_Work request_
All of the data is to be printed exactly, though the images must be left off.

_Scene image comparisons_
■ ■ ■ ■

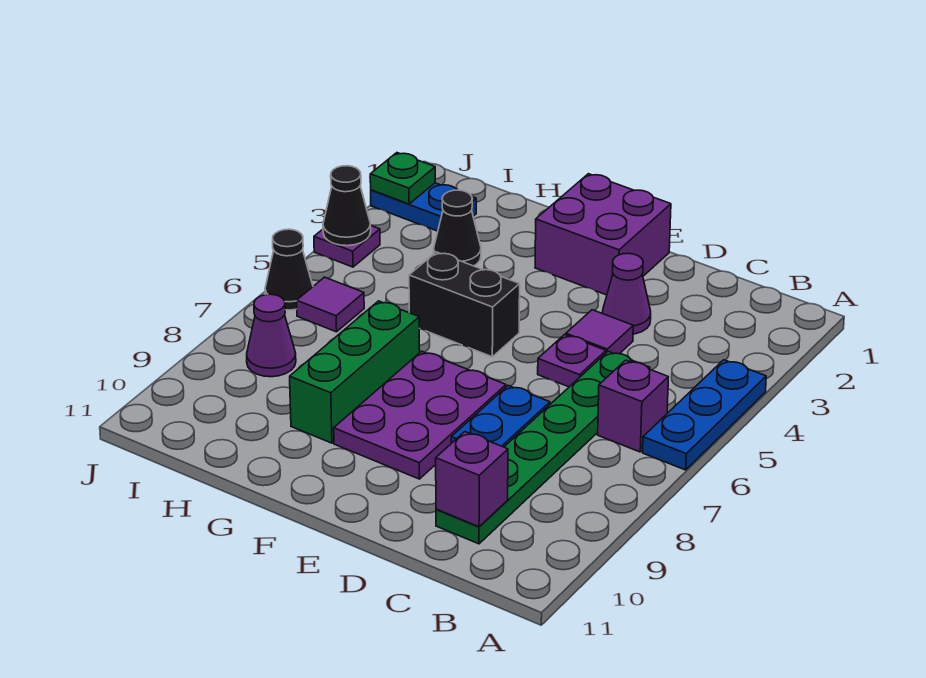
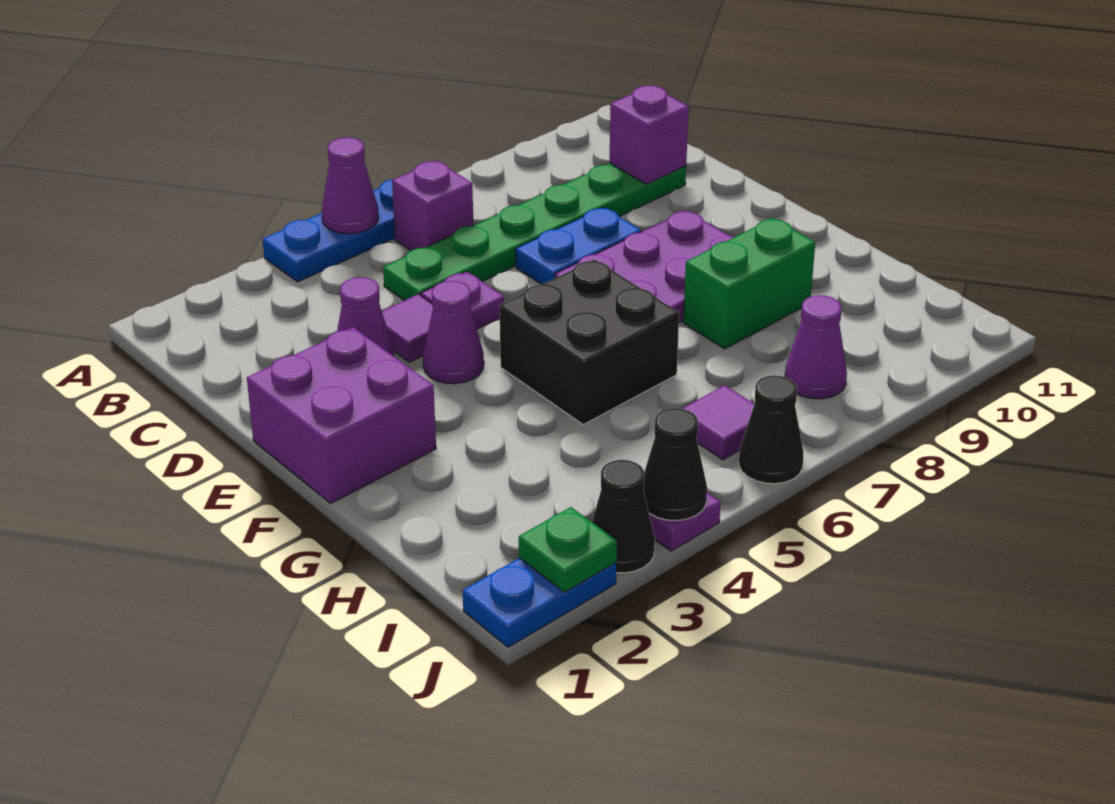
none -> purple cone A5 level 2
none -> purple cone E4 level 1
black brick F5:G5 level 1 -> black brick F5:G6 level 1
green brick G7:G9 level 1 -> green brick G8:G9 level 1
black cone H3 level 1 -> black cone J3 level 1
blue plate I2:J2 level 1 -> blue plate J1:J2 level 1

■ ■ ■ ■

_Final answer_
none -> purple cone A5 level 2
none -> purple cone E4 level 1
black brick F5:G5 level 1 -> black brick F5:G6 level 1
green brick G7:G9 level 1 -> green brick G8:G9 level 1
black cone H3 level 1 -> black cone J3 level 1
blue plate I2:J2 level 1 -> blue plate J1:J2 level 1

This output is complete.